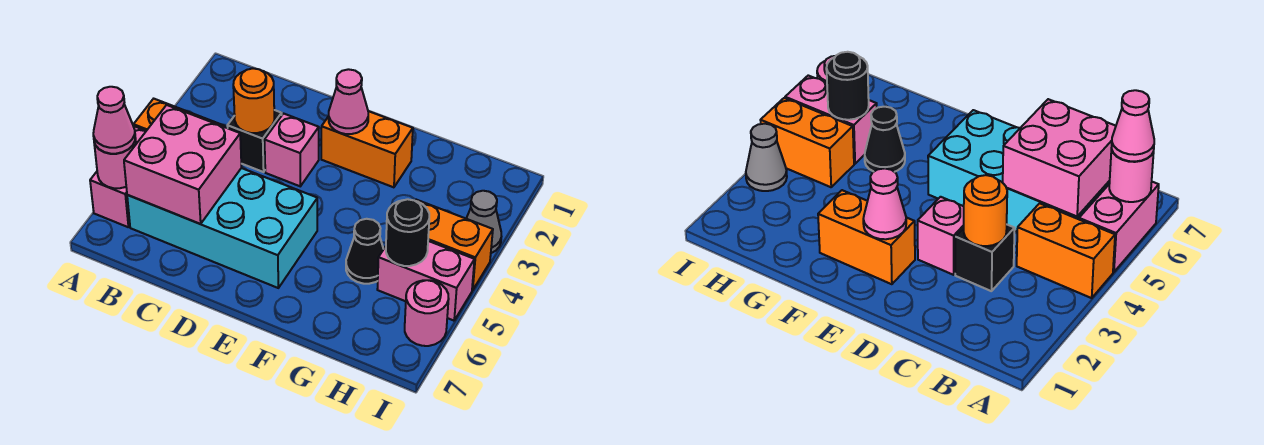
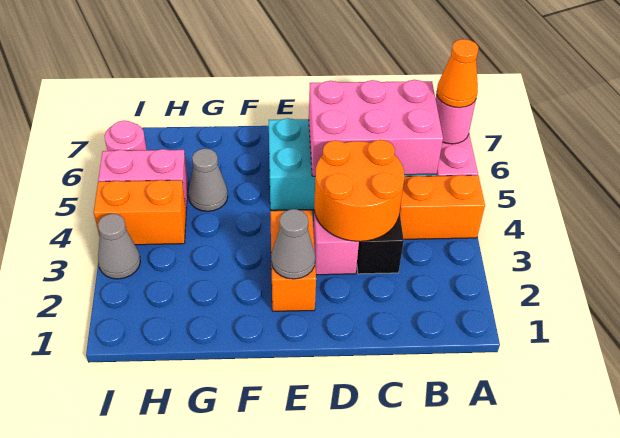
pink cone A6 level 3 -> orange cone A6 level 3
pink brick B5:C6 level 2 -> pink brick B5:D6 level 2
orange round brick C3 level 2 -> orange round brick C3:D4 level 2
orange brick E2:F2 level 1 -> orange brick E2:E3 level 1
pink cone E2 level 2 -> grey cone E2 level 2
black cone G5 level 1 -> grey cone G5 level 1
black round brick H5 level 2 -> none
########################################
What the exercise asks: A faithful reproduction of every entry, with no pictures, is the expected answer.

Result of this task:
pink cone A6 level 3 -> orange cone A6 level 3
pink brick B5:C6 level 2 -> pink brick B5:D6 level 2
orange round brick C3 level 2 -> orange round brick C3:D4 level 2
orange brick E2:F2 level 1 -> orange brick E2:E3 level 1
pink cone E2 level 2 -> grey cone E2 level 2
black cone G5 level 1 -> grey cone G5 level 1
black round brick H5 level 2 -> none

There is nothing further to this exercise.